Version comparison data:
· · ·

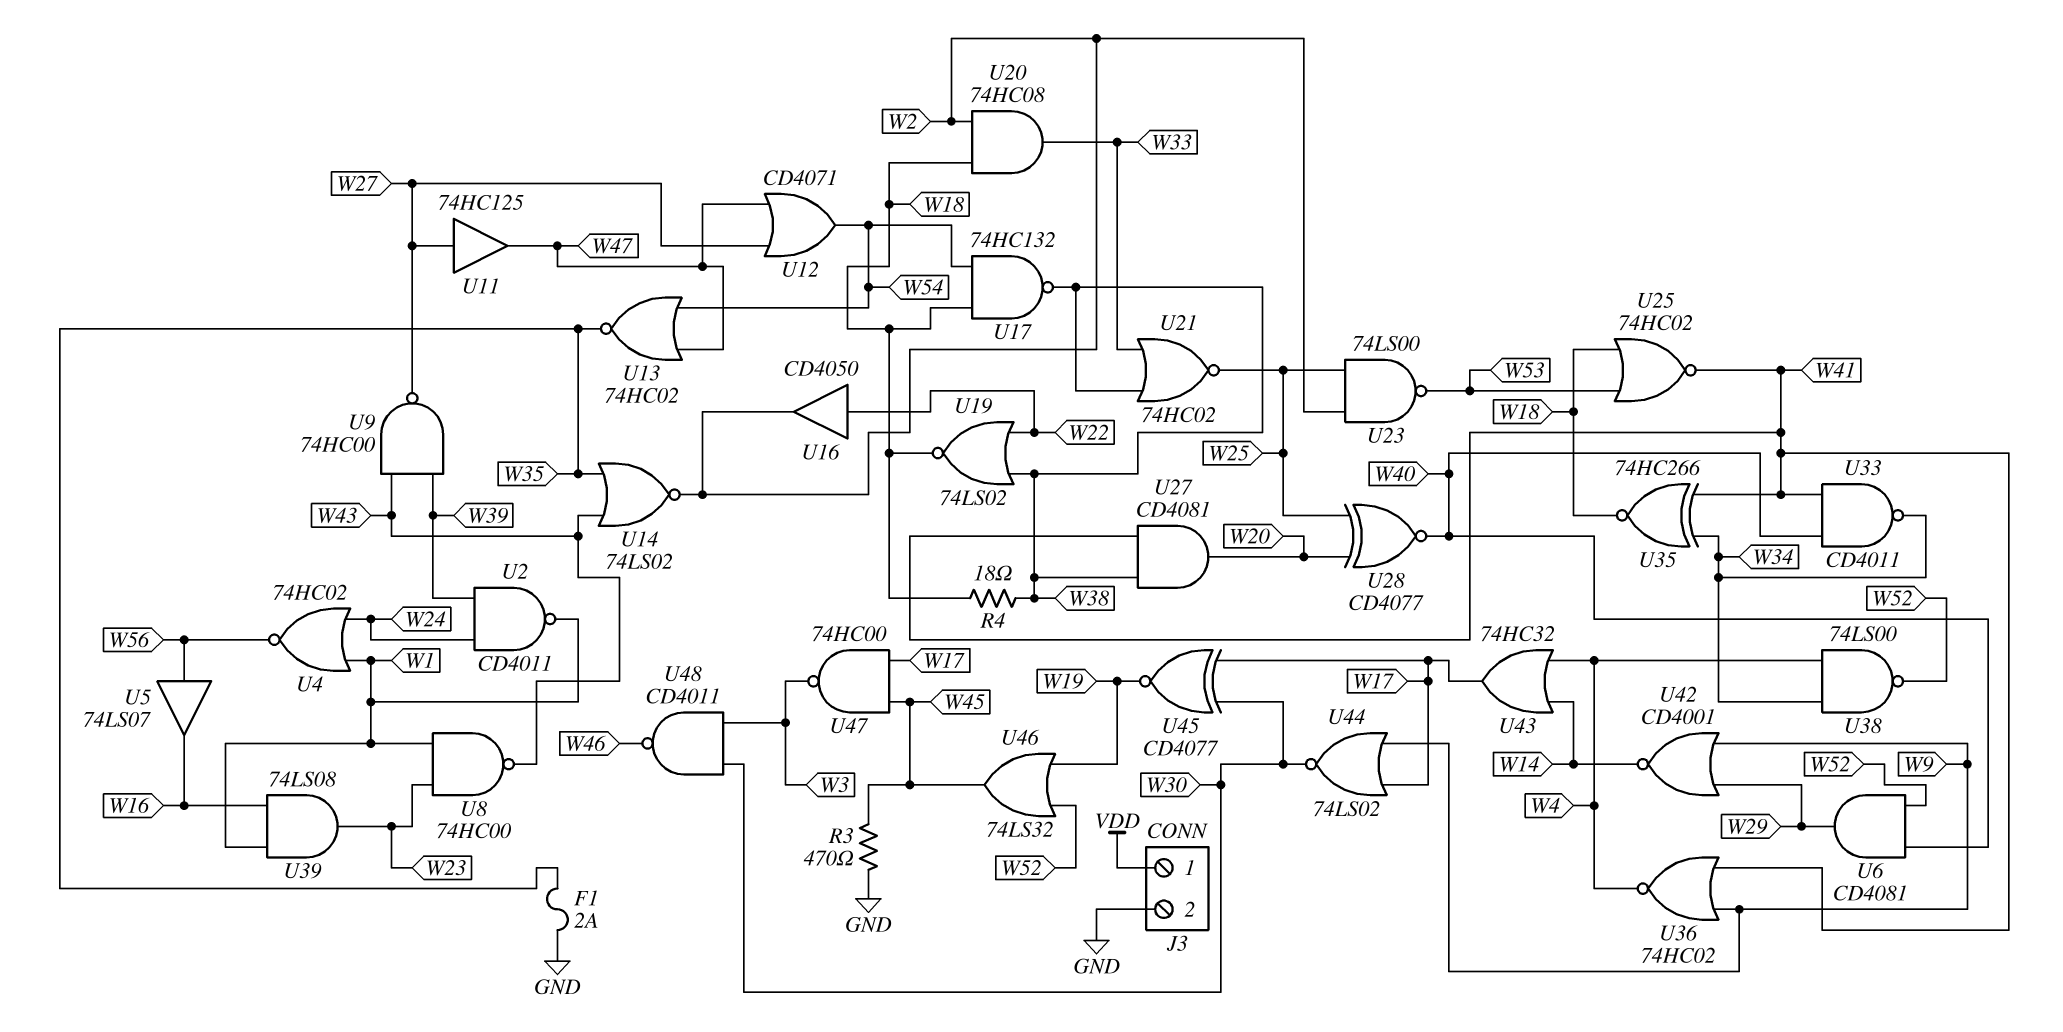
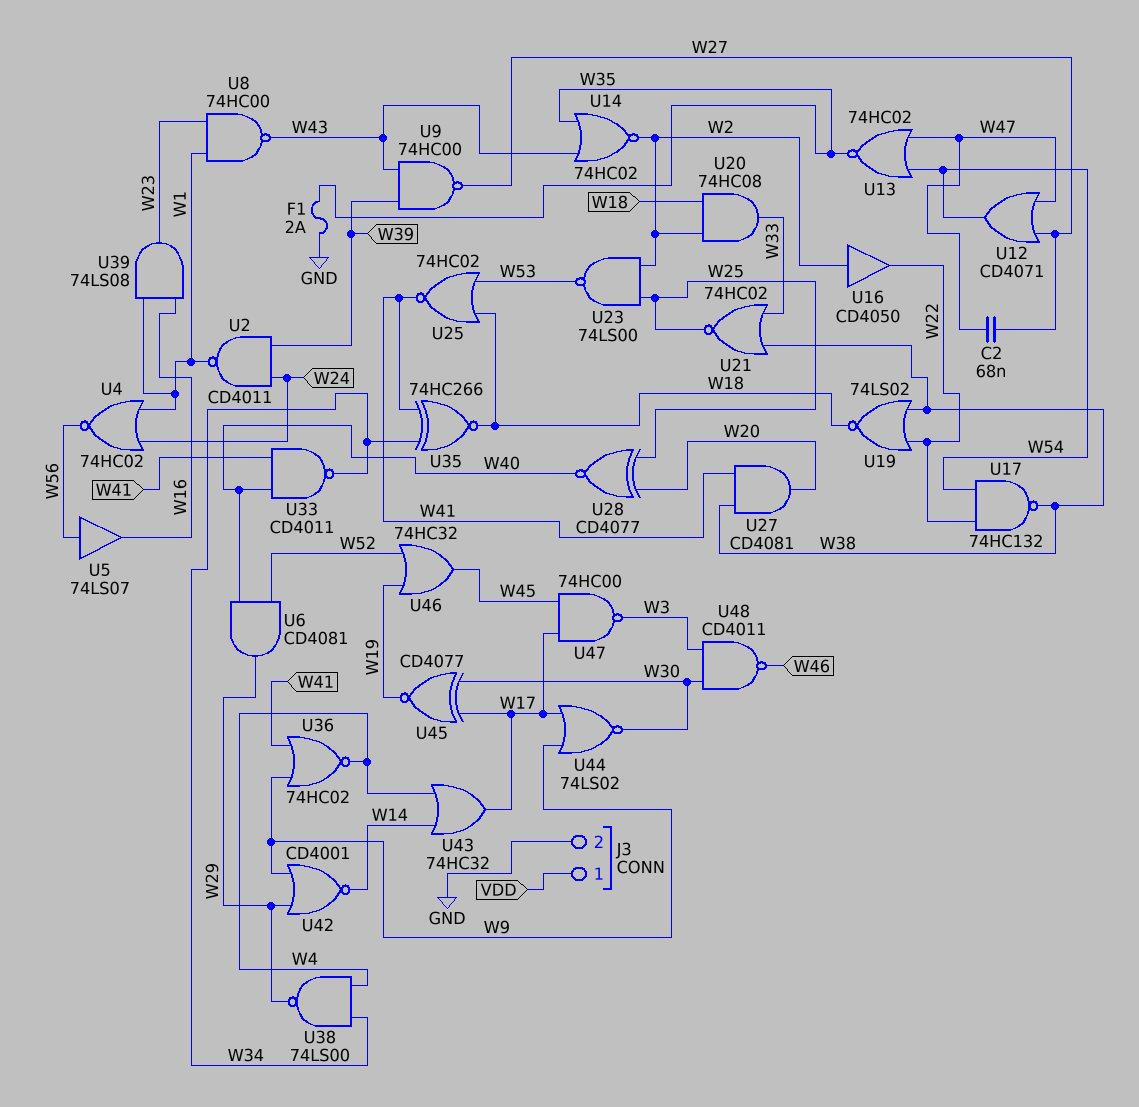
C2: none -> 68nF (W27, W47)
R3: 470 (GND, W45) -> none
R4: 18 (W18, W38) -> none
U11: buffer 74HC125 (in W27, out W47) -> none
U14: NOR 74LS02 (in W35, in W43, out W2) -> NOR 74HC02 (in W35, in W43, out W2)
U16: buffer CD4050 (in W22, out W2) -> buffer CD4050 (in W2, out W22)
U17: NAND 74HC132 (in W18, in W54, out W38) -> NAND 74HC132 (in W22, in W54, out W38)
U38: NAND 74LS00 (in W4, in W34, out W52) -> NAND 74LS00 (in W4, in W34, out W29)
U46: OR 74LS32 (in W19, in W52, out W45) -> OR 74HC32 (in W19, in W52, out W45)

· · ·

__Work to complete__:
Could you restate word for word the lines above from the one containing "R4: 18 (W18, W38) -> none" through the one containing "U17: NAND 74HC132", both included, and nothing else?

__Output for this exercise__:
R4: 18 (W18, W38) -> none
U11: buffer 74HC125 (in W27, out W47) -> none
U14: NOR 74LS02 (in W35, in W43, out W2) -> NOR 74HC02 (in W35, in W43, out W2)
U16: buffer CD4050 (in W22, out W2) -> buffer CD4050 (in W2, out W22)
U17: NAND 74HC132 (in W18, in W54, out W38) -> NAND 74HC132 (in W22, in W54, out W38)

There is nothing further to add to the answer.